Exercise prompt:
Below are the records; restate word for word the lines from the first through the one containing "D203: schottky (A", and only those.

Saved data entries:
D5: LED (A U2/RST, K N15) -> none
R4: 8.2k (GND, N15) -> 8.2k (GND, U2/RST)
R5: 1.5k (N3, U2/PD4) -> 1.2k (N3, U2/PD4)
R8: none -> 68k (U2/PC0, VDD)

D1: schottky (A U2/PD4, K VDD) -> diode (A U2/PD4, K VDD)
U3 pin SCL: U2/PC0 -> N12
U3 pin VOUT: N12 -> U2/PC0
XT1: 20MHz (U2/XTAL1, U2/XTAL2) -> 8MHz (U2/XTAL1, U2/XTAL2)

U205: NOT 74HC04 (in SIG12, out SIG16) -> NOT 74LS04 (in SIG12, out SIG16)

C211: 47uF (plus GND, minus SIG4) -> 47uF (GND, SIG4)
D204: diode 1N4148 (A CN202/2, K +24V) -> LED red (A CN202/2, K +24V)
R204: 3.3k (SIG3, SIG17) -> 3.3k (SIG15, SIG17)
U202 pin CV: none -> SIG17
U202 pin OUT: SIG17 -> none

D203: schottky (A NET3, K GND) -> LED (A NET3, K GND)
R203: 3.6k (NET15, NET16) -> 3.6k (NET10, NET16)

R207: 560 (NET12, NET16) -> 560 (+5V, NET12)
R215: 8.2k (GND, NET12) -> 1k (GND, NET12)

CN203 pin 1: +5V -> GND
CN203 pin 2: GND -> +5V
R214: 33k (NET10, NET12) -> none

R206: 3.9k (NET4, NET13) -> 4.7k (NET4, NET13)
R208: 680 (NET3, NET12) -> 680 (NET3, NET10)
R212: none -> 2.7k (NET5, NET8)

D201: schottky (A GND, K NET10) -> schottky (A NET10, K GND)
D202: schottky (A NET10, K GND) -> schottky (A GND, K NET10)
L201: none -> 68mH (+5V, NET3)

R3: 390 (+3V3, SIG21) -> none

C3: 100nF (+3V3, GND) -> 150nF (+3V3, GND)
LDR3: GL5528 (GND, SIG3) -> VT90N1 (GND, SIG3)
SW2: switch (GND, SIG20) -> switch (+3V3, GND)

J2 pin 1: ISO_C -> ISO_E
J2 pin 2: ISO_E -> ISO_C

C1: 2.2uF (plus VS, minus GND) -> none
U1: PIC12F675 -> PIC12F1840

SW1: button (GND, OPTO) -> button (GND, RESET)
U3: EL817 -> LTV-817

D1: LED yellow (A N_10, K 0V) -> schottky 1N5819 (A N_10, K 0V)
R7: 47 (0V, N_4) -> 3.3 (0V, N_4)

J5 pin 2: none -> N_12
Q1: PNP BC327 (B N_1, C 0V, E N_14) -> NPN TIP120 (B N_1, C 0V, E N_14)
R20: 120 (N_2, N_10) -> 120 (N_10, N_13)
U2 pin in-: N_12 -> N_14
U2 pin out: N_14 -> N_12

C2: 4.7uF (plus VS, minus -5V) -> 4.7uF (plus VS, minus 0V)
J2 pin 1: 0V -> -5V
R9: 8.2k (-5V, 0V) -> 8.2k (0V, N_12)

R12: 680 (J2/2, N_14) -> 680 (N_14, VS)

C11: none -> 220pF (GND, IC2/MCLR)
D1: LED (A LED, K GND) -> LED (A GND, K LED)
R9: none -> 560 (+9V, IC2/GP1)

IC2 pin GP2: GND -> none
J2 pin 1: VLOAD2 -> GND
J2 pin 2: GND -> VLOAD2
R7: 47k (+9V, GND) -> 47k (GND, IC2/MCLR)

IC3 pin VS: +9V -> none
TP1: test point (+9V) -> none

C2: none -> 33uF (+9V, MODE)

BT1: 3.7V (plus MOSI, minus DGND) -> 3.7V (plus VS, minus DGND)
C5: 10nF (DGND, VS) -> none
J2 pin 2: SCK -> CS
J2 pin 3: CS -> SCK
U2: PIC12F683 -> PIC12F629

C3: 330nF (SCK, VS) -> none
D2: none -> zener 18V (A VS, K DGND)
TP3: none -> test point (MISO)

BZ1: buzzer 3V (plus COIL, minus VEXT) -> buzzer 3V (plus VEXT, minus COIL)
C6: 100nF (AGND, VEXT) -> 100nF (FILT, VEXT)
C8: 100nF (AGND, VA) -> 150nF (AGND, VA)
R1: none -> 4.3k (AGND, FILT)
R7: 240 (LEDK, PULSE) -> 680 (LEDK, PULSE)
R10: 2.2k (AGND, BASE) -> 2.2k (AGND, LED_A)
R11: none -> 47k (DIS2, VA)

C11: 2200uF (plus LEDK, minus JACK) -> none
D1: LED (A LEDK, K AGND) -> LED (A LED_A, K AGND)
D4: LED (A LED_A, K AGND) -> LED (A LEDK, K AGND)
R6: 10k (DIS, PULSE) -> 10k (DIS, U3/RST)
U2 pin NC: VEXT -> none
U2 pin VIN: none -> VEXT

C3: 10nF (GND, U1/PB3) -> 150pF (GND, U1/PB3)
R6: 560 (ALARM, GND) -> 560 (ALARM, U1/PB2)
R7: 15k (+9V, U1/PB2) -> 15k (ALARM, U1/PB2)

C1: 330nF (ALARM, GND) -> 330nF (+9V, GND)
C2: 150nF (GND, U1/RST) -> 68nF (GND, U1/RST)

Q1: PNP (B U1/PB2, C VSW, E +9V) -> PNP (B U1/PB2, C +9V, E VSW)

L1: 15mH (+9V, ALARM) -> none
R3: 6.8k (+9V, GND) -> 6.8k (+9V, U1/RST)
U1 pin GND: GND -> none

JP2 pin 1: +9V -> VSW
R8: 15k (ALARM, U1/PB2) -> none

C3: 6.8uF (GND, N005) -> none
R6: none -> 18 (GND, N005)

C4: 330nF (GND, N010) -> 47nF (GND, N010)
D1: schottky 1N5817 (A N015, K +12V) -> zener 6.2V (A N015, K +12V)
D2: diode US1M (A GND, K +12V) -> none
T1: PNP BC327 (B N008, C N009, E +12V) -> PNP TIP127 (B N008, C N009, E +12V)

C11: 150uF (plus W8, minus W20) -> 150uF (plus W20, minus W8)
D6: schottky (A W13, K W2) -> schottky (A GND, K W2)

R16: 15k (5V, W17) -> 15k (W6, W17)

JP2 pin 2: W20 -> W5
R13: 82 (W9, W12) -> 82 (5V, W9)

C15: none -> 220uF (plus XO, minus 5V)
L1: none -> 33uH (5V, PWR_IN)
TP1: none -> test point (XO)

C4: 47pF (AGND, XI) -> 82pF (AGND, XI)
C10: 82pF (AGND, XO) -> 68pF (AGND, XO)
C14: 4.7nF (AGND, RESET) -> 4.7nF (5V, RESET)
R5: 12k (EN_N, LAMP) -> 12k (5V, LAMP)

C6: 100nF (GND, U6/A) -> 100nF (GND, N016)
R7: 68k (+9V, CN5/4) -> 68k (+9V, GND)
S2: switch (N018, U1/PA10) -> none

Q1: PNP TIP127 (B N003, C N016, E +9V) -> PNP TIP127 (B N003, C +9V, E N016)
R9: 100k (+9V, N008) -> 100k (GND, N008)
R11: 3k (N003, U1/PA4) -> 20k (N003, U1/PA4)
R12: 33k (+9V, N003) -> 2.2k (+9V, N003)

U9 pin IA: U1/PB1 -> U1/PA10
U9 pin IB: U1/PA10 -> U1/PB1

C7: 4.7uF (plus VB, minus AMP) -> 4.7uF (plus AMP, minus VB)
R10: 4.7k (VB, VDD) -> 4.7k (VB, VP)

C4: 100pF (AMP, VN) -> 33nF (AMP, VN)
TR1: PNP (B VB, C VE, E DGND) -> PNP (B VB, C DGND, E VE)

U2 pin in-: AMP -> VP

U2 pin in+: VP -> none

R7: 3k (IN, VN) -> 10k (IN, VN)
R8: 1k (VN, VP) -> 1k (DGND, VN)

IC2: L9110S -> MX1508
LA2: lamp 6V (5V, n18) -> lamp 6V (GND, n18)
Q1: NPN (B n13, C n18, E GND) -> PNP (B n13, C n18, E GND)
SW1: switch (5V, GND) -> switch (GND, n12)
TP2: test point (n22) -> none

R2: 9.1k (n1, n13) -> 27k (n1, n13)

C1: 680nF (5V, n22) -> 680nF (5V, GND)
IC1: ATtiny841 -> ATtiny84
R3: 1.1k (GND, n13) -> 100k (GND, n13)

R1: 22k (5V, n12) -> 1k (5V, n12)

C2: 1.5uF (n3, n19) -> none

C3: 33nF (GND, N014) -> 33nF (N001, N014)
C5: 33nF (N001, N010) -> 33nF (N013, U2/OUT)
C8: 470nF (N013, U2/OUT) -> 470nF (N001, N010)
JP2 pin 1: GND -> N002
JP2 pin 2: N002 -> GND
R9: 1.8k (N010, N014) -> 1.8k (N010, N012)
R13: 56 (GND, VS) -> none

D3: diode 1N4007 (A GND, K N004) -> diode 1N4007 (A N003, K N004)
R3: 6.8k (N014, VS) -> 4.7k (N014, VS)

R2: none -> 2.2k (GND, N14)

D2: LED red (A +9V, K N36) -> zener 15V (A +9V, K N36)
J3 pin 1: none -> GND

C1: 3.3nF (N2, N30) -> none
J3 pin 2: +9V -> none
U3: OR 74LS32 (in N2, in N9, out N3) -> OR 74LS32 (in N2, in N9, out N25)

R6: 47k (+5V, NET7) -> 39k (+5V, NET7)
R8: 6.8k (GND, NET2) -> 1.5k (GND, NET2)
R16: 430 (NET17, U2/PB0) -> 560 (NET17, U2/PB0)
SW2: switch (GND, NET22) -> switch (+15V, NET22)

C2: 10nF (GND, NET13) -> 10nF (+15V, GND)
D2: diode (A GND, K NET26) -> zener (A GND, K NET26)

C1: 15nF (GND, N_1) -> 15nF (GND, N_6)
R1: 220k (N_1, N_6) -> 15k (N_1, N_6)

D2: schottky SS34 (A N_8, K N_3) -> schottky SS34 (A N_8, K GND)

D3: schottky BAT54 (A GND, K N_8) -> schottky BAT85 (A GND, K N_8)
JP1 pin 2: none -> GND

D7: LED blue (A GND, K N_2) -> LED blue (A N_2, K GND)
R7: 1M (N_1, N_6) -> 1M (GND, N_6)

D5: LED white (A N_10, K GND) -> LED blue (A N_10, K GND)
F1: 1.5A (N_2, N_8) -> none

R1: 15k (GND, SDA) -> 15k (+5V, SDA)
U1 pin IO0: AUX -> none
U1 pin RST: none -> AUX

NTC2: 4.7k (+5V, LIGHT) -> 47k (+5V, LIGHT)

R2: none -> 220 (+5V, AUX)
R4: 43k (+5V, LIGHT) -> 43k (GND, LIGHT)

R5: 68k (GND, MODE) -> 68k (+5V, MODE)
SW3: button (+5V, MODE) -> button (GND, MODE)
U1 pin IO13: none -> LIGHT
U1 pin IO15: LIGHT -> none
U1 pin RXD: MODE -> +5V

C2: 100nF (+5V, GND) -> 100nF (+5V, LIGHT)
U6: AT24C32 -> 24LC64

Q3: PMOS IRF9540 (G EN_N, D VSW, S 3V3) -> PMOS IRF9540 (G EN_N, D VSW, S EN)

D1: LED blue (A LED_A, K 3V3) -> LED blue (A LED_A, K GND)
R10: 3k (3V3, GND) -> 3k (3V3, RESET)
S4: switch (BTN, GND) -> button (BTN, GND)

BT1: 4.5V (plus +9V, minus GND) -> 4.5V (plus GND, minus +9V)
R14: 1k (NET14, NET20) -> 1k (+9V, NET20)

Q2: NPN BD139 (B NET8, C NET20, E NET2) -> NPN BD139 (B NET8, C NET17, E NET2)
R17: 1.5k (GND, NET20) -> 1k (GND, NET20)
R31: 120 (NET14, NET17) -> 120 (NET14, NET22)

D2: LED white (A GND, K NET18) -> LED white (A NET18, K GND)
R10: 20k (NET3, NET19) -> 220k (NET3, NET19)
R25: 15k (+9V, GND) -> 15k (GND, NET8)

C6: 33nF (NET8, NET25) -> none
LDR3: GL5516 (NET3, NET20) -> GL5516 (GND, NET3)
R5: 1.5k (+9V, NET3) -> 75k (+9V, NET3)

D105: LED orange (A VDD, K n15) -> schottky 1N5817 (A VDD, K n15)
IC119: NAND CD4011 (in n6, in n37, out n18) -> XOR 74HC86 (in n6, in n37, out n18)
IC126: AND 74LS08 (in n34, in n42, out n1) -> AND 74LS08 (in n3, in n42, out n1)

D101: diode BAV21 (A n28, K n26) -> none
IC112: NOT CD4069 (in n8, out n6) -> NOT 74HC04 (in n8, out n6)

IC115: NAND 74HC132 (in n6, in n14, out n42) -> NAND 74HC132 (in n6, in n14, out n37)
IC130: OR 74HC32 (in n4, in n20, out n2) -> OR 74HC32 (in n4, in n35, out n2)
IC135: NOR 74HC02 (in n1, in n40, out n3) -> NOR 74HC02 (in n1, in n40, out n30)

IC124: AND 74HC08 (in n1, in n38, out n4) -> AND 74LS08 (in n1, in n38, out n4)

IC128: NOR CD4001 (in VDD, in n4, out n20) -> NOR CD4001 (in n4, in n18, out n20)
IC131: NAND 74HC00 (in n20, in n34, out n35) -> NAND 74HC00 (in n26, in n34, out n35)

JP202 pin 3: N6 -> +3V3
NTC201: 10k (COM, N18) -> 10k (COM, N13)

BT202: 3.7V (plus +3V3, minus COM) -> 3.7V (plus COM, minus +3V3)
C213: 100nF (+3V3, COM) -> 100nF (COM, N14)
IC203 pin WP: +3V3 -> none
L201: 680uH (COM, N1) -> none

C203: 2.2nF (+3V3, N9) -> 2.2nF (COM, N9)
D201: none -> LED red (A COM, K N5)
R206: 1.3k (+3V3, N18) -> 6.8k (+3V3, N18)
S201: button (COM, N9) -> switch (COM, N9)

Problem solution:
D5: LED (A U2/RST, K N15) -> none
R4: 8.2k (GND, N15) -> 8.2k (GND, U2/RST)
R5: 1.5k (N3, U2/PD4) -> 1.2k (N3, U2/PD4)
R8: none -> 68k (U2/PC0, VDD)

D1: schottky (A U2/PD4, K VDD) -> diode (A U2/PD4, K VDD)
U3 pin SCL: U2/PC0 -> N12
U3 pin VOUT: N12 -> U2/PC0
XT1: 20MHz (U2/XTAL1, U2/XTAL2) -> 8MHz (U2/XTAL1, U2/XTAL2)

U205: NOT 74HC04 (in SIG12, out SIG16) -> NOT 74LS04 (in SIG12, out SIG16)

C211: 47uF (plus GND, minus SIG4) -> 47uF (GND, SIG4)
D204: diode 1N4148 (A CN202/2, K +24V) -> LED red (A CN202/2, K +24V)
R204: 3.3k (SIG3, SIG17) -> 3.3k (SIG15, SIG17)
U202 pin CV: none -> SIG17
U202 pin OUT: SIG17 -> none

D203: schottky (A NET3, K GND) -> LED (A NET3, K GND)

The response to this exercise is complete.